WHAT THE TASK ASKS: From first line to last, retype the data exactly.

DATA EXTRACTS:

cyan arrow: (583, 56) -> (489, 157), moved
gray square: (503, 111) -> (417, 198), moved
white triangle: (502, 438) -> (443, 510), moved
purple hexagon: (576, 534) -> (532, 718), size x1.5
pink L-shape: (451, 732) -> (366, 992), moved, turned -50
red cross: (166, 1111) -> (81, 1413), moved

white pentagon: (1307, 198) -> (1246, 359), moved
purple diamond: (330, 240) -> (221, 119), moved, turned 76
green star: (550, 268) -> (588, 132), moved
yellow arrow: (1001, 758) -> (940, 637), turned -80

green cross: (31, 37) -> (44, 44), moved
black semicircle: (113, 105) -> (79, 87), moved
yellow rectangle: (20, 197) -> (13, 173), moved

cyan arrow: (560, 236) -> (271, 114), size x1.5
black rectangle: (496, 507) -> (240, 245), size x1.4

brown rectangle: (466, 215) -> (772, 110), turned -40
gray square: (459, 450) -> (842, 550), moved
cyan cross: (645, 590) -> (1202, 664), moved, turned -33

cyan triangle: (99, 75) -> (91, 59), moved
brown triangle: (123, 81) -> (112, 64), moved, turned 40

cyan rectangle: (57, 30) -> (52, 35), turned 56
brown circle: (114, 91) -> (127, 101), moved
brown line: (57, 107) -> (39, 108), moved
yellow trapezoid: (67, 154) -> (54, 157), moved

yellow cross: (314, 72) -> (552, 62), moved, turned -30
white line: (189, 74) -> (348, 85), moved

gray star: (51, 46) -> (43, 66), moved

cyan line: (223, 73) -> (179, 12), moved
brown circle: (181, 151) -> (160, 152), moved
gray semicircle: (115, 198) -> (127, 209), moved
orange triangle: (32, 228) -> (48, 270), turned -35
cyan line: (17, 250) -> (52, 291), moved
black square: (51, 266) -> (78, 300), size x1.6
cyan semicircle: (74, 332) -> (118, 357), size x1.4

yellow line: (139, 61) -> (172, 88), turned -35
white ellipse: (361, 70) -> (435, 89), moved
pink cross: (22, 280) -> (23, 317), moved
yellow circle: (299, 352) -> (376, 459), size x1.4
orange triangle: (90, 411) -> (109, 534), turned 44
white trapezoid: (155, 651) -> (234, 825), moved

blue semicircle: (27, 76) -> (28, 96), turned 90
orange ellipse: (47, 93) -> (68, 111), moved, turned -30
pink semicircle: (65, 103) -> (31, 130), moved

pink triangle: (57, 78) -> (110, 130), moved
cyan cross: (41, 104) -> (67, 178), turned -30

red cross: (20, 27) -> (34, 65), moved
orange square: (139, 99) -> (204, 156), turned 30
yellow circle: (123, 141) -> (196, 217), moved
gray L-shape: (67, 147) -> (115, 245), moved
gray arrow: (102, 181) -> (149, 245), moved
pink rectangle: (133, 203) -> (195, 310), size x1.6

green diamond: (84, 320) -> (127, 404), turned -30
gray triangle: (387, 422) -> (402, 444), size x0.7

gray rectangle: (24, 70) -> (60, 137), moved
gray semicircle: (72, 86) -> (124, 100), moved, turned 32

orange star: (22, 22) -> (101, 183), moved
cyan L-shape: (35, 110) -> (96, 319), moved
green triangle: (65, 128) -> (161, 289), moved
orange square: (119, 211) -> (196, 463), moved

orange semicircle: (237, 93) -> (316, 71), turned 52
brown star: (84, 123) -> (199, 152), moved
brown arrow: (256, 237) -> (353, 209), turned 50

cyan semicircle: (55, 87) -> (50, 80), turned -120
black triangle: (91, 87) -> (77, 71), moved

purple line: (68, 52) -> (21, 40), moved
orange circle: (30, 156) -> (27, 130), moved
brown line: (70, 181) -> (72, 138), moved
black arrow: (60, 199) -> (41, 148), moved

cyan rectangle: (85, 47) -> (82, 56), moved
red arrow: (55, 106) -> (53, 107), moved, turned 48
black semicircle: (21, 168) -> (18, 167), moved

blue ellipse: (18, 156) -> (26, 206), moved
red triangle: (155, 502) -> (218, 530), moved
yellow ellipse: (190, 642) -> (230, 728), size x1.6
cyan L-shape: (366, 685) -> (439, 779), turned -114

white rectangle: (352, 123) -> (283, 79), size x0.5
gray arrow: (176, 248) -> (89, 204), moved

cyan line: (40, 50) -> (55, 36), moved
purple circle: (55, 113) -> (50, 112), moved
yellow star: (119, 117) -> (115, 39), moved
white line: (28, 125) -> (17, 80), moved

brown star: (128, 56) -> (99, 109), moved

COMPLETED EXERCISE:
cyan arrow: (583, 56) -> (489, 157), moved
gray square: (503, 111) -> (417, 198), moved
white triangle: (502, 438) -> (443, 510), moved
purple hexagon: (576, 534) -> (532, 718), size x1.5
pink L-shape: (451, 732) -> (366, 992), moved, turned -50
red cross: (166, 1111) -> (81, 1413), moved

white pentagon: (1307, 198) -> (1246, 359), moved
purple diamond: (330, 240) -> (221, 119), moved, turned 76
green star: (550, 268) -> (588, 132), moved
yellow arrow: (1001, 758) -> (940, 637), turned -80

green cross: (31, 37) -> (44, 44), moved
black semicircle: (113, 105) -> (79, 87), moved
yellow rectangle: (20, 197) -> (13, 173), moved

cyan arrow: (560, 236) -> (271, 114), size x1.5
black rectangle: (496, 507) -> (240, 245), size x1.4

brown rectangle: (466, 215) -> (772, 110), turned -40
gray square: (459, 450) -> (842, 550), moved
cyan cross: (645, 590) -> (1202, 664), moved, turned -33

cyan triangle: (99, 75) -> (91, 59), moved
brown triangle: (123, 81) -> (112, 64), moved, turned 40

cyan rectangle: (57, 30) -> (52, 35), turned 56
brown circle: (114, 91) -> (127, 101), moved
brown line: (57, 107) -> (39, 108), moved
yellow trapezoid: (67, 154) -> (54, 157), moved

yellow cross: (314, 72) -> (552, 62), moved, turned -30
white line: (189, 74) -> (348, 85), moved

gray star: (51, 46) -> (43, 66), moved

cyan line: (223, 73) -> (179, 12), moved
brown circle: (181, 151) -> (160, 152), moved
gray semicircle: (115, 198) -> (127, 209), moved
orange triangle: (32, 228) -> (48, 270), turned -35
cyan line: (17, 250) -> (52, 291), moved
black square: (51, 266) -> (78, 300), size x1.6
cyan semicircle: (74, 332) -> (118, 357), size x1.4

yellow line: (139, 61) -> (172, 88), turned -35
white ellipse: (361, 70) -> (435, 89), moved
pink cross: (22, 280) -> (23, 317), moved
yellow circle: (299, 352) -> (376, 459), size x1.4
orange triangle: (90, 411) -> (109, 534), turned 44
white trapezoid: (155, 651) -> (234, 825), moved

blue semicircle: (27, 76) -> (28, 96), turned 90
orange ellipse: (47, 93) -> (68, 111), moved, turned -30
pink semicircle: (65, 103) -> (31, 130), moved

pink triangle: (57, 78) -> (110, 130), moved
cyan cross: (41, 104) -> (67, 178), turned -30

red cross: (20, 27) -> (34, 65), moved
orange square: (139, 99) -> (204, 156), turned 30
yellow circle: (123, 141) -> (196, 217), moved
gray L-shape: (67, 147) -> (115, 245), moved
gray arrow: (102, 181) -> (149, 245), moved
pink rectangle: (133, 203) -> (195, 310), size x1.6

green diamond: (84, 320) -> (127, 404), turned -30
gray triangle: (387, 422) -> (402, 444), size x0.7

gray rectangle: (24, 70) -> (60, 137), moved
gray semicircle: (72, 86) -> (124, 100), moved, turned 32

orange star: (22, 22) -> (101, 183), moved
cyan L-shape: (35, 110) -> (96, 319), moved
green triangle: (65, 128) -> (161, 289), moved
orange square: (119, 211) -> (196, 463), moved

orange semicircle: (237, 93) -> (316, 71), turned 52
brown star: (84, 123) -> (199, 152), moved
brown arrow: (256, 237) -> (353, 209), turned 50

cyan semicircle: (55, 87) -> (50, 80), turned -120
black triangle: (91, 87) -> (77, 71), moved

purple line: (68, 52) -> (21, 40), moved
orange circle: (30, 156) -> (27, 130), moved
brown line: (70, 181) -> (72, 138), moved
black arrow: (60, 199) -> (41, 148), moved

cyan rectangle: (85, 47) -> (82, 56), moved
red arrow: (55, 106) -> (53, 107), moved, turned 48
black semicircle: (21, 168) -> (18, 167), moved

blue ellipse: (18, 156) -> (26, 206), moved
red triangle: (155, 502) -> (218, 530), moved
yellow ellipse: (190, 642) -> (230, 728), size x1.6
cyan L-shape: (366, 685) -> (439, 779), turned -114

white rectangle: (352, 123) -> (283, 79), size x0.5
gray arrow: (176, 248) -> (89, 204), moved

cyan line: (40, 50) -> (55, 36), moved
purple circle: (55, 113) -> (50, 112), moved
yellow star: (119, 117) -> (115, 39), moved
white line: (28, 125) -> (17, 80), moved

brown star: (128, 56) -> (99, 109), moved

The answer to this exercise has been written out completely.